(Beginning of Records)
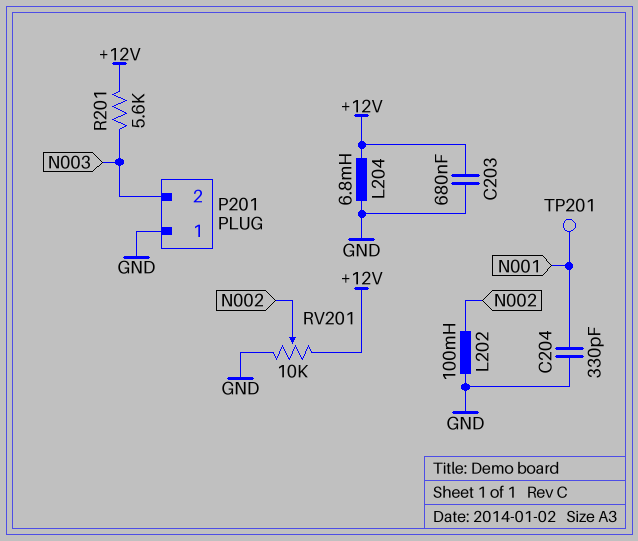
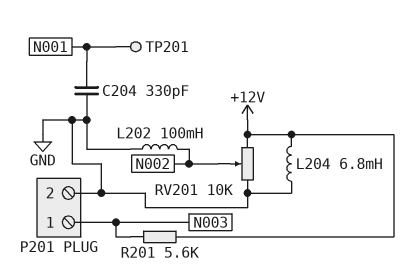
C203: 680nF (+12V, GND) -> none
P201 pin 1: GND -> N003
P201 pin 2: N003 -> GND

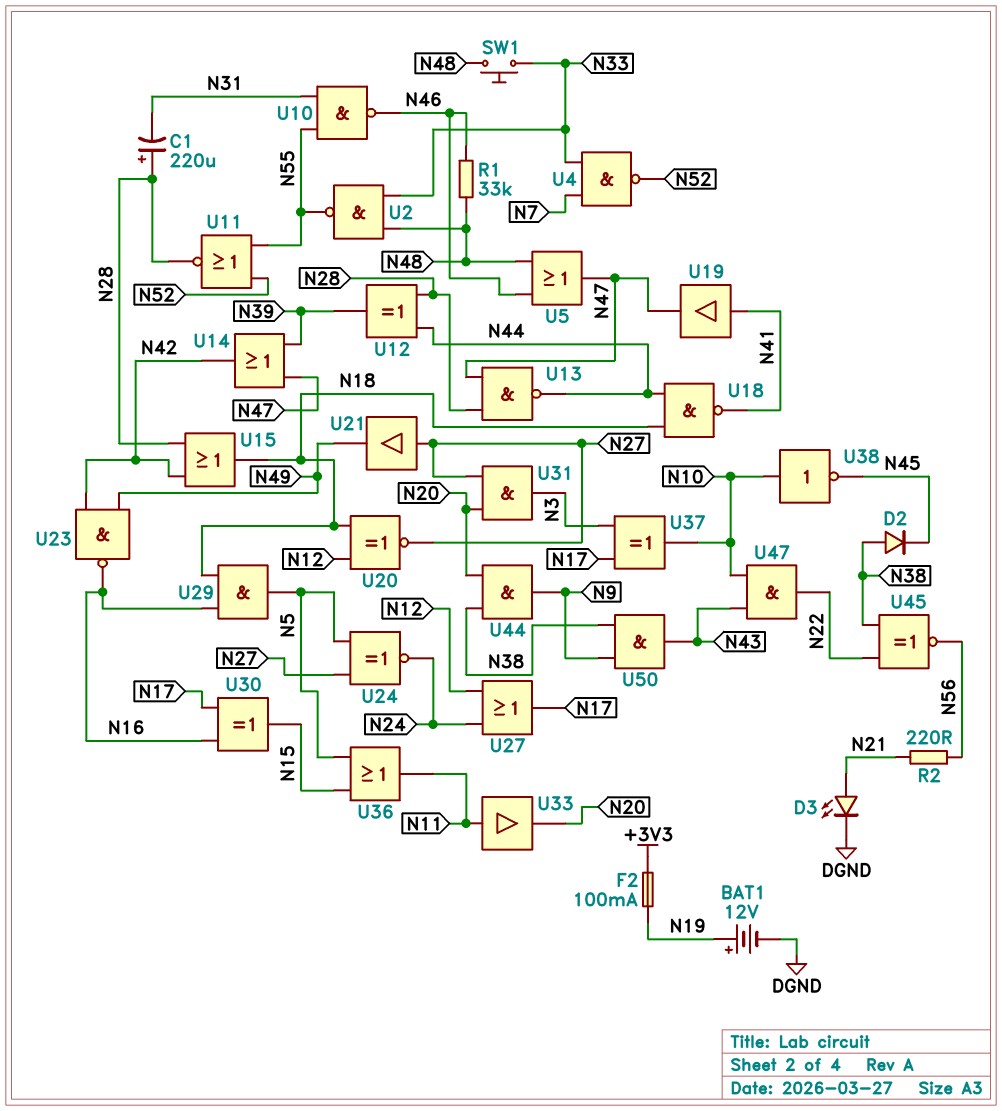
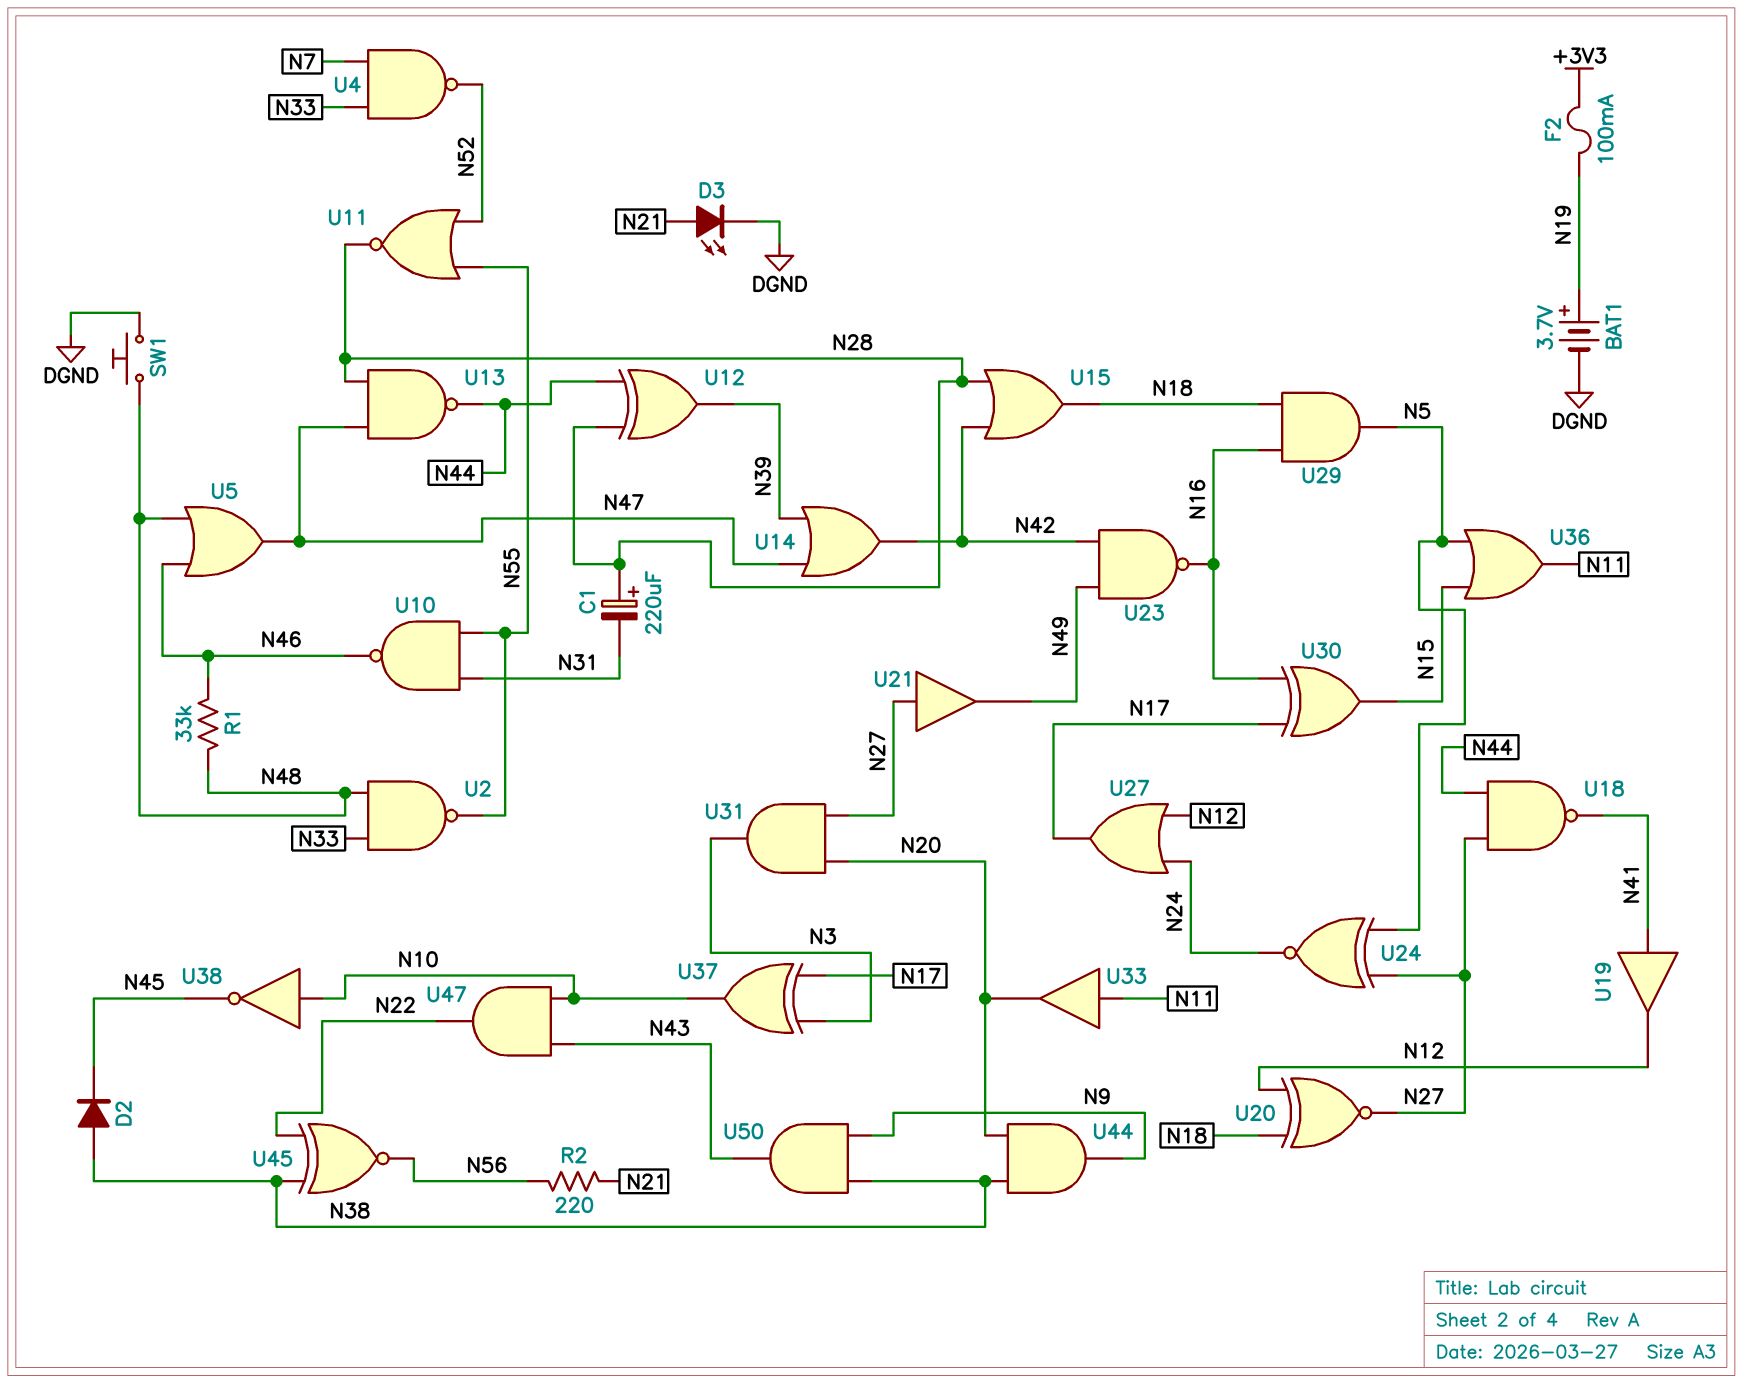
BAT1: 12V (plus N19, minus DGND) -> 3.7V (plus N19, minus DGND)
SW1: button (N33, N48) -> button (DGND, N48)
U18: NAND (in N18, in N44, out N41) -> NAND (in N27, in N44, out N41)
U19: buffer (in N41, out N47) -> buffer (in N41, out N12)

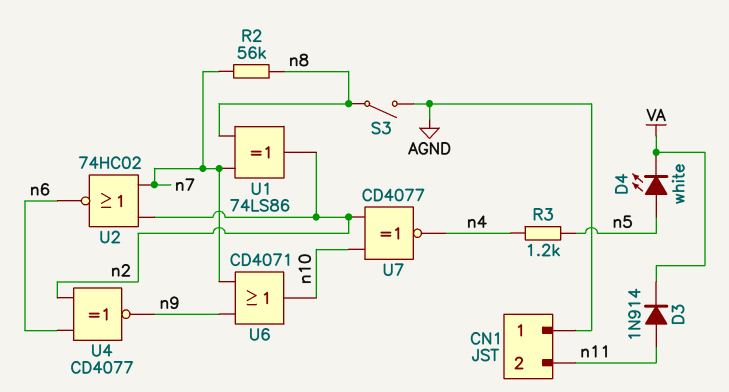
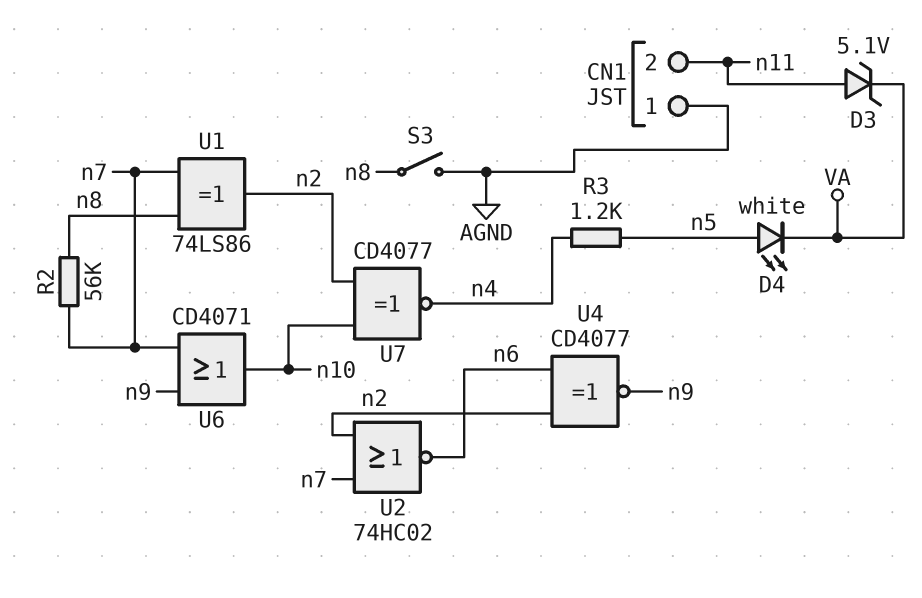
D3: diode 1N914 (A n11, K VA) -> zener 5.1V (A n11, K VA)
(End of Records)
● Assigned task
The line containing "BAT1: 12V (plus" and every line after it, through the end of the data, are to be output exactly. Omit the pictures.

● Worked solution
BAT1: 12V (plus N19, minus DGND) -> 3.7V (plus N19, minus DGND)
SW1: button (N33, N48) -> button (DGND, N48)
U18: NAND (in N18, in N44, out N41) -> NAND (in N27, in N44, out N41)
U19: buffer (in N41, out N47) -> buffer (in N41, out N12)

D3: diode 1N914 (A n11, K VA) -> zener 5.1V (A n11, K VA)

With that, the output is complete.